### Data to examine

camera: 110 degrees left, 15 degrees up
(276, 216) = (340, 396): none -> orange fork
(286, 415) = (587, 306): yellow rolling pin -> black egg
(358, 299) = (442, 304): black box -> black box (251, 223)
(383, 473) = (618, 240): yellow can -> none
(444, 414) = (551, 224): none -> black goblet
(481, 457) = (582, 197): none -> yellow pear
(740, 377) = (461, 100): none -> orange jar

* * *

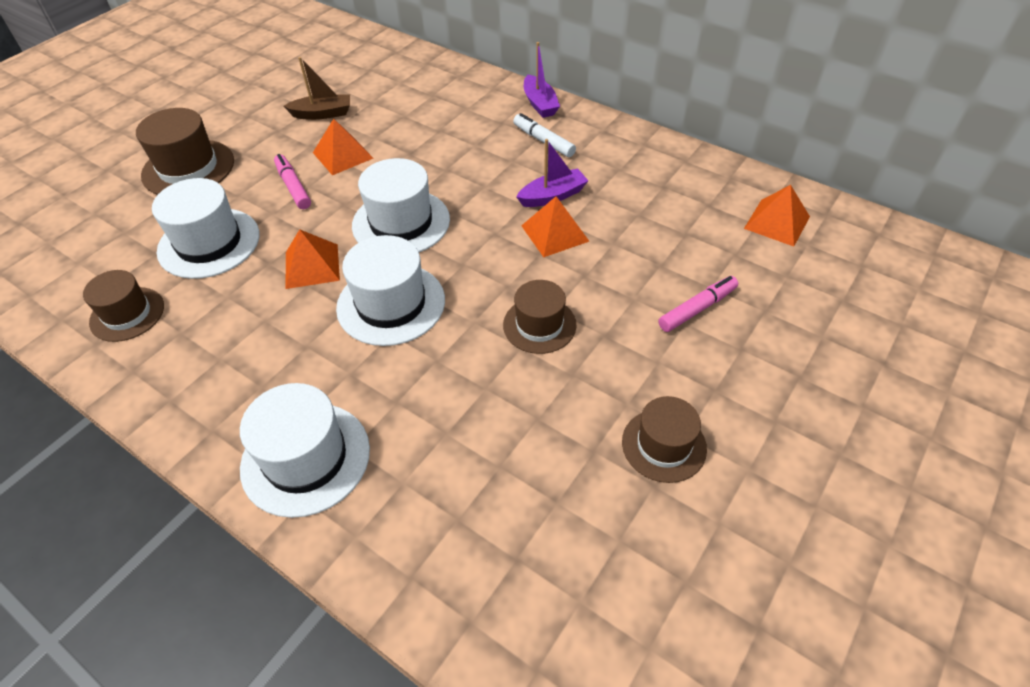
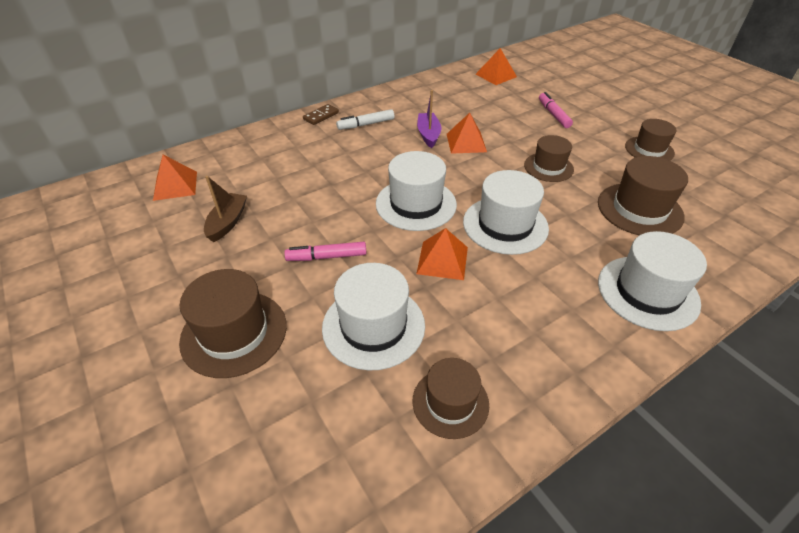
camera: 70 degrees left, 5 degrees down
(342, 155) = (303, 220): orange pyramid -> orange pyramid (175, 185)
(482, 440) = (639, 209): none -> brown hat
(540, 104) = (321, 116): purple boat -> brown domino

### Action item
Using the records above, write out exactly the lines between the one holding "(276, 216) = (340, 396): none -> orange fork" and the one holding "(740, 377) = (461, 100): none -> orange jar", inclusive; leave everything else out.

### Reply
(276, 216) = (340, 396): none -> orange fork
(286, 415) = (587, 306): yellow rolling pin -> black egg
(358, 299) = (442, 304): black box -> black box (251, 223)
(383, 473) = (618, 240): yellow can -> none
(444, 414) = (551, 224): none -> black goblet
(481, 457) = (582, 197): none -> yellow pear
(740, 377) = (461, 100): none -> orange jar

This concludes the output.